Description of the task. Going through the data, count each line that has the word "rotulador". Reply with the total and nothing more.

Data provided.
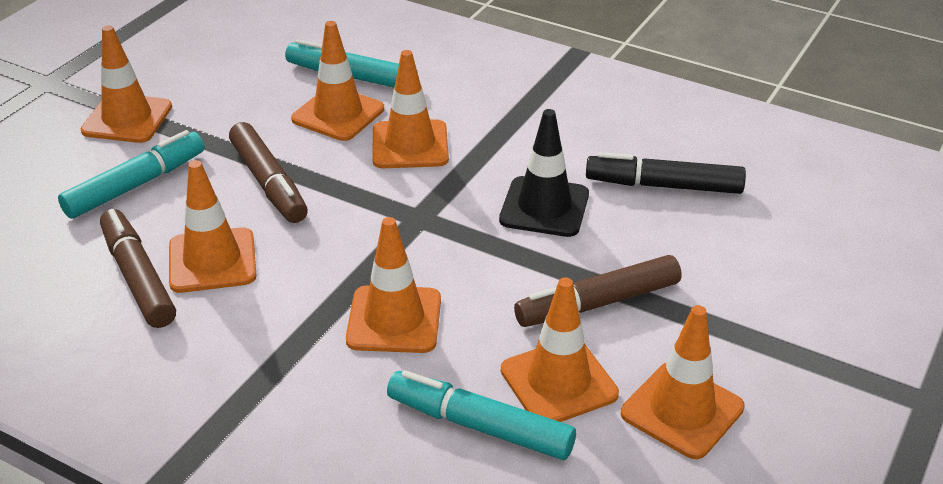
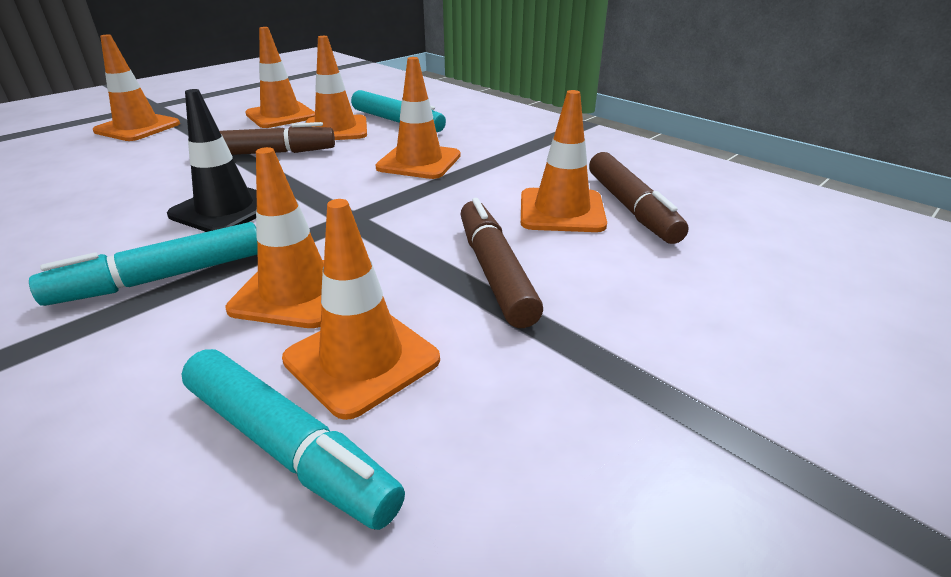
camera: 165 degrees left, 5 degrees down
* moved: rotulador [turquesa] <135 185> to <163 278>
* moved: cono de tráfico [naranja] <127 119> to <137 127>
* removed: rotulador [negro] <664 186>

Response to this exercise. 2